> **ACTION ITEM**
Copy exactly the lines of the material below that run from the one containing "camera: 145 degrees right, 20 degrees down" through the one containing "402] | x0.67 |". Copy no other lines.

> **DATASET**

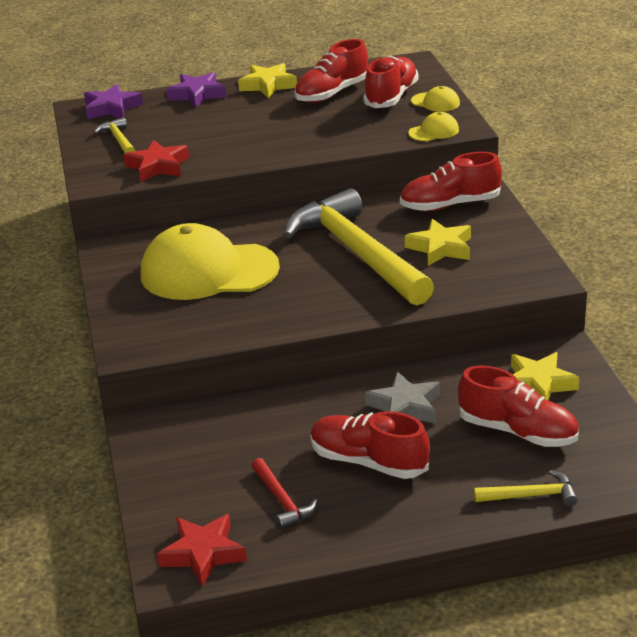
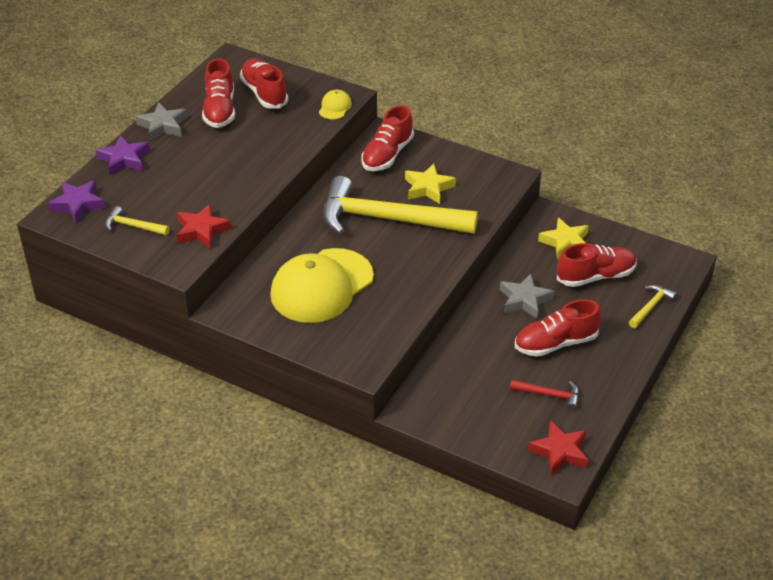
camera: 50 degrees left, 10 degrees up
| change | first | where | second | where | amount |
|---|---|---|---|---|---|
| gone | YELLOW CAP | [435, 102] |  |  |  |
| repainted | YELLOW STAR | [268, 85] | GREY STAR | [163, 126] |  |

* * *

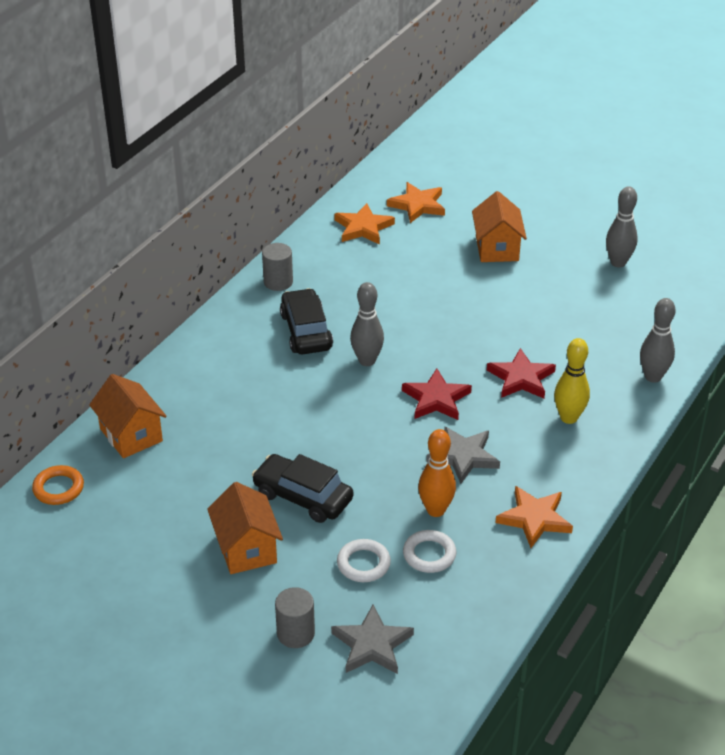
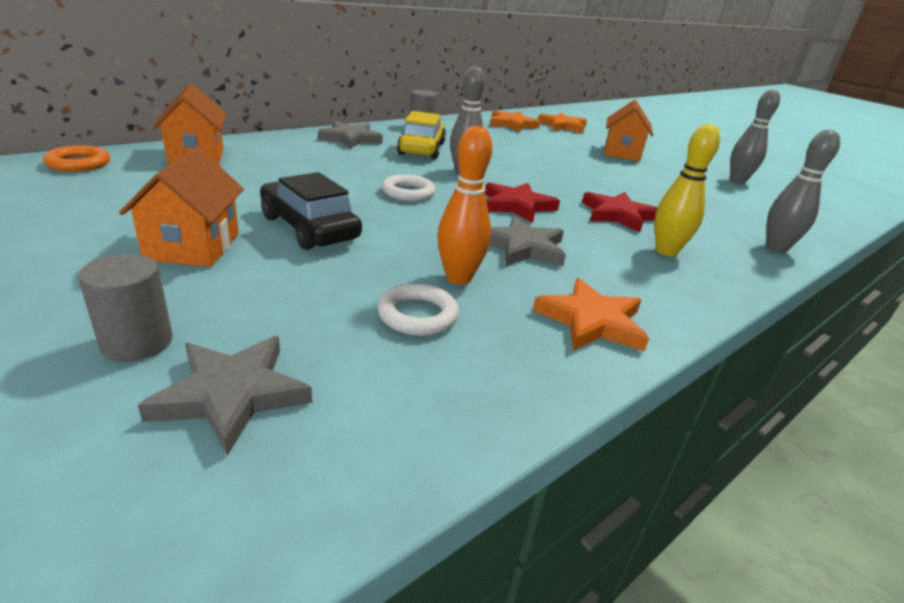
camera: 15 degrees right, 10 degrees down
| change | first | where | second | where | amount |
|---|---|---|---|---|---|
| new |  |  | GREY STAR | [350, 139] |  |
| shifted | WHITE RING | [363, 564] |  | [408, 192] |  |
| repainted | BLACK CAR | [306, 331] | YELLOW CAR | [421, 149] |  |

--

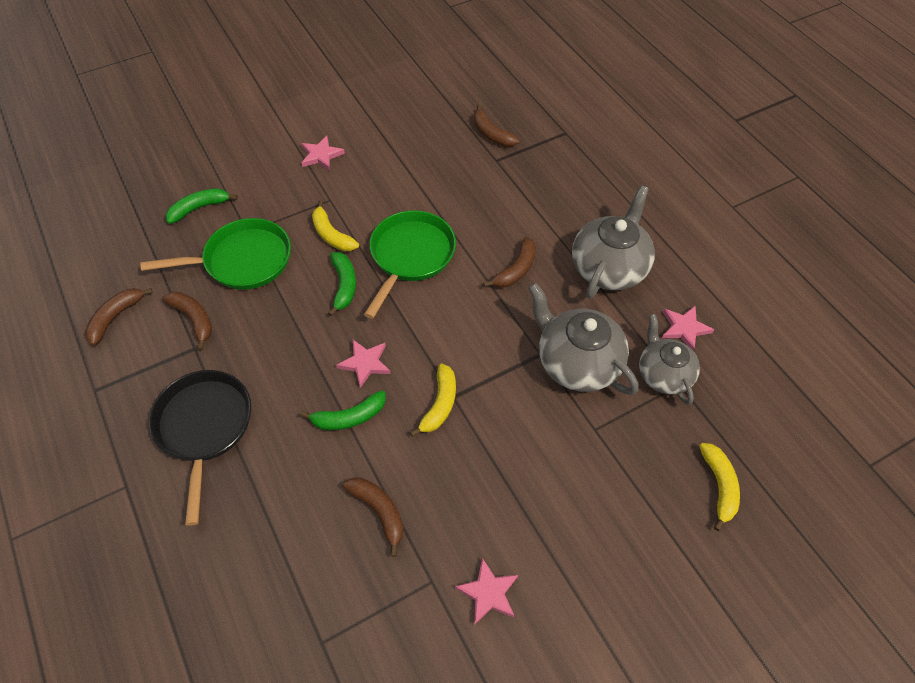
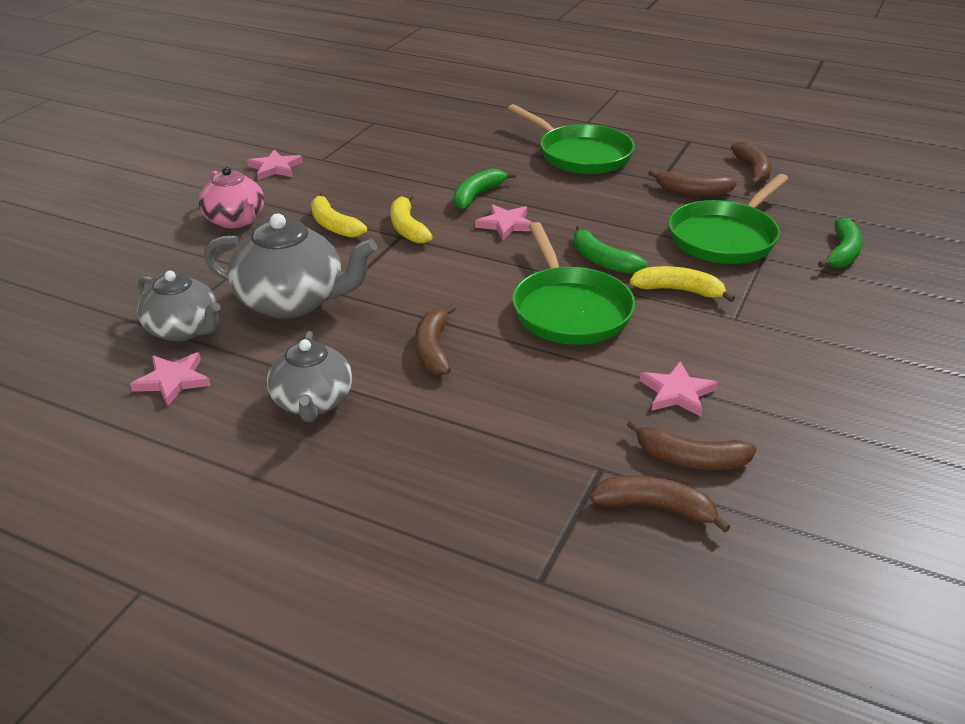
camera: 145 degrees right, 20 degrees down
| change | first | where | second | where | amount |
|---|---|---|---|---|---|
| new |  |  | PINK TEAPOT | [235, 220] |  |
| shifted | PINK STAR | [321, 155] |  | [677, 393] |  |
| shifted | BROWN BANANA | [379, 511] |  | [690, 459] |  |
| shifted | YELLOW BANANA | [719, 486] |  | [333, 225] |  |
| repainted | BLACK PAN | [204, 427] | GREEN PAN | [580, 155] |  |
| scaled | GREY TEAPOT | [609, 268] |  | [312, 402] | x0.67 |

> **SOLUTION FOR THIS EXERCISE**
camera: 145 degrees right, 20 degrees down
| change | first | where | second | where | amount |
|---|---|---|---|---|---|
| new |  |  | PINK TEAPOT | [235, 220] |  |
| shifted | PINK STAR | [321, 155] |  | [677, 393] |  |
| shifted | BROWN BANANA | [379, 511] |  | [690, 459] |  |
| shifted | YELLOW BANANA | [719, 486] |  | [333, 225] |  |
| repainted | BLACK PAN | [204, 427] | GREEN PAN | [580, 155] |  |
| scaled | GREY TEAPOT | [609, 268] |  | [312, 402] | x0.67 |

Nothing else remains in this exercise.